AIM OF THE EXERCISE> Beneath this instruction is a listing; write out exactly the line that contains "shifted | TurquoiseRuler" and each line after it to the last.

INFORMATION GIVEN>
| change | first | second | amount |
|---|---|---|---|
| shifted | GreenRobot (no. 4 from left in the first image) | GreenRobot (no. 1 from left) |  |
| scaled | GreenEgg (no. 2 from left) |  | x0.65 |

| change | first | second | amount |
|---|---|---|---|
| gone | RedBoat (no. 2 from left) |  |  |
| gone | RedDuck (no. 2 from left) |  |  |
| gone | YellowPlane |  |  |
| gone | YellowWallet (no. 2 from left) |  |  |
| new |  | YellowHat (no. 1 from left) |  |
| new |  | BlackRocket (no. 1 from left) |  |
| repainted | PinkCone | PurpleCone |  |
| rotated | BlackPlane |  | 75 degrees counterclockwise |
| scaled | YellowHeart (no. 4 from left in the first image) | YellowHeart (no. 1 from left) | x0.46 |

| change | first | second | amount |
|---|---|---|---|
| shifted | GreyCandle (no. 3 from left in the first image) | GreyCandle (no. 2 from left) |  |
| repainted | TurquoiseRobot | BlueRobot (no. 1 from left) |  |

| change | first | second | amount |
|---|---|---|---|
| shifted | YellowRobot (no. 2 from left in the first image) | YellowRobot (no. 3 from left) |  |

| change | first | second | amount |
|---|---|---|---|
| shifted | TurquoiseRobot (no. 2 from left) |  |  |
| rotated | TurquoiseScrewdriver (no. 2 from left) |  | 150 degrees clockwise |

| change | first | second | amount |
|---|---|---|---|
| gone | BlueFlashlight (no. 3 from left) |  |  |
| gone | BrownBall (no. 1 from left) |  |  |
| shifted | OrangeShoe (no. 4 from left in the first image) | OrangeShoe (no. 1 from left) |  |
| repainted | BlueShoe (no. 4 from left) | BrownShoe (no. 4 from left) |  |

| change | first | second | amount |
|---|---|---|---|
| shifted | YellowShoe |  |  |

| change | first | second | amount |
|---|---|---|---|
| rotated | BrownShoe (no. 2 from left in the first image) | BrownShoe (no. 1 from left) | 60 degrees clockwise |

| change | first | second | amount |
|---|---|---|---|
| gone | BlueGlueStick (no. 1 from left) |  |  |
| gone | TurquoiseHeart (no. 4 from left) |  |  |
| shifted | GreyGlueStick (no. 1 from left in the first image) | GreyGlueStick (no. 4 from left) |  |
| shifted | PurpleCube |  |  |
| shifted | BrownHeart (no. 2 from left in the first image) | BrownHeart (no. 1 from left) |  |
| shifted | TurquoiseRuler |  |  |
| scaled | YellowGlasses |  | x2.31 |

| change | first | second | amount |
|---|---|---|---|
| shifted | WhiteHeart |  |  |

ANSWER BOX>
| shifted | TurquoiseRuler |  |  |
| scaled | YellowGlasses |  | x2.31 |

| change | first | second | amount |
|---|---|---|---|
| shifted | WhiteHeart |  |  |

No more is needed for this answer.